Return the data below unchanged, without images.

[Change detection data]
· · · ·

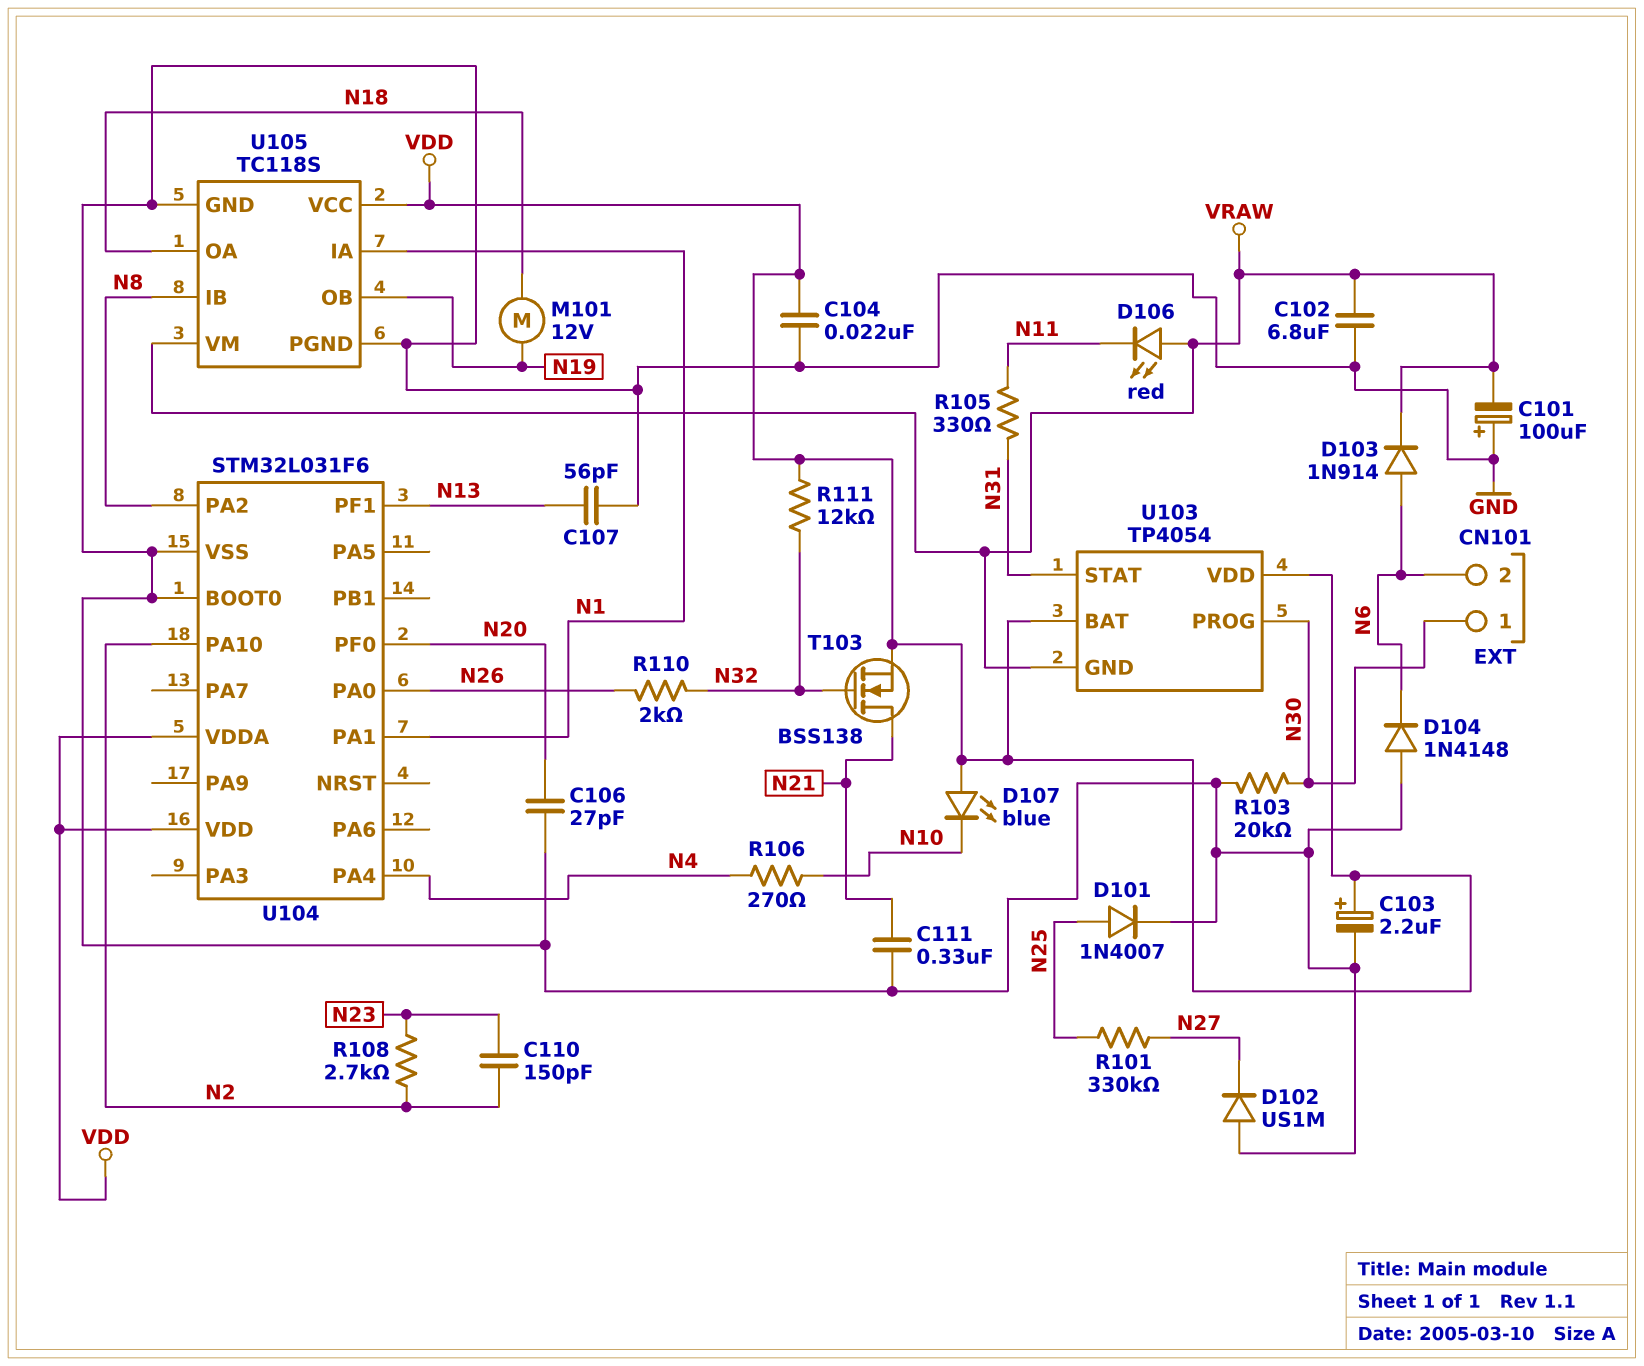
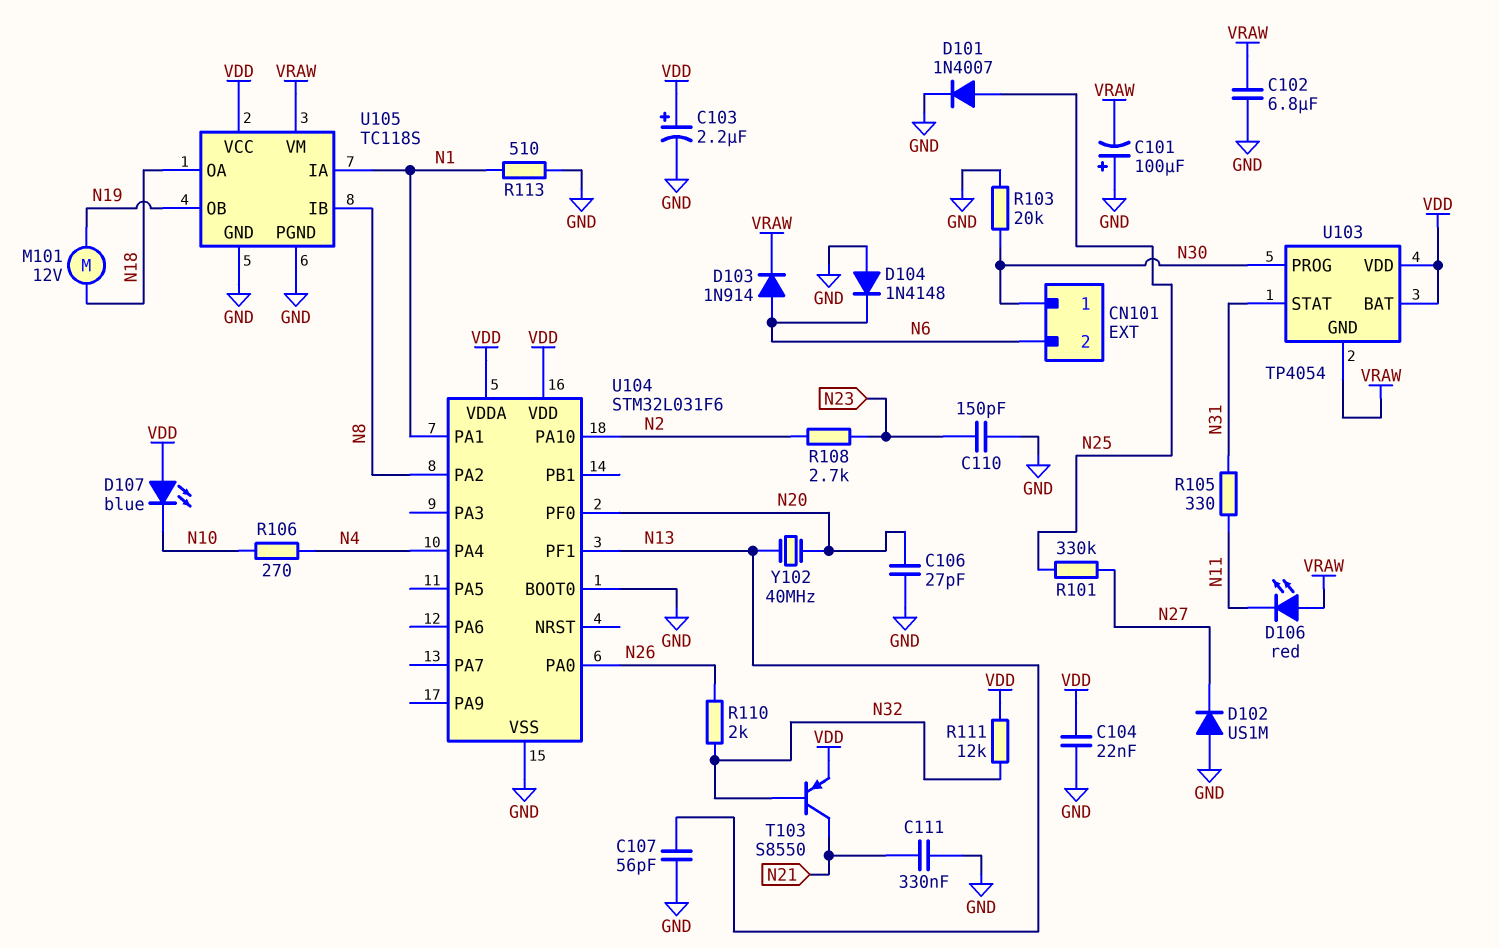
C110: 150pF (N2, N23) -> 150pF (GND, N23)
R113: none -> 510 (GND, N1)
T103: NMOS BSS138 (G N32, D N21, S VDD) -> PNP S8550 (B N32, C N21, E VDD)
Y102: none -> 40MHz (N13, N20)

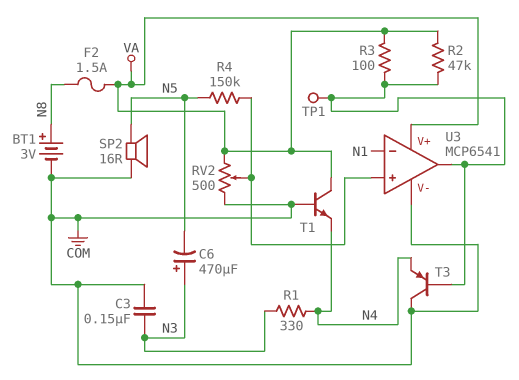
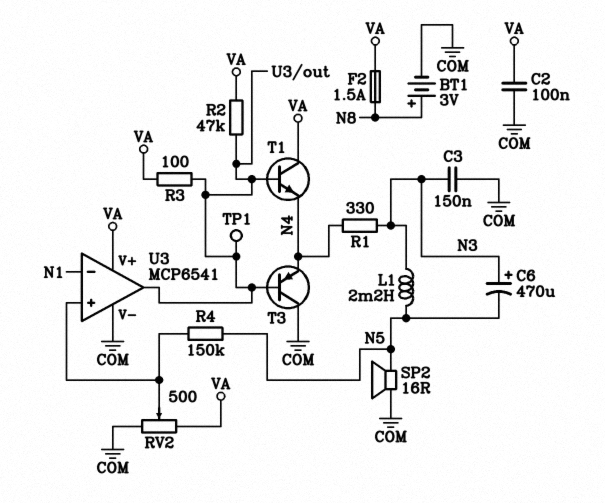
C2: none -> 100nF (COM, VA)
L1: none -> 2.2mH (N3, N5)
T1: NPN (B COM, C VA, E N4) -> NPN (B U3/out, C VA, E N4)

· · · ·

> **Task answer**
C110: 150pF (N2, N23) -> 150pF (GND, N23)
R113: none -> 510 (GND, N1)
T103: NMOS BSS138 (G N32, D N21, S VDD) -> PNP S8550 (B N32, C N21, E VDD)
Y102: none -> 40MHz (N13, N20)

C2: none -> 100nF (COM, VA)
L1: none -> 2.2mH (N3, N5)
T1: NPN (B COM, C VA, E N4) -> NPN (B U3/out, C VA, E N4)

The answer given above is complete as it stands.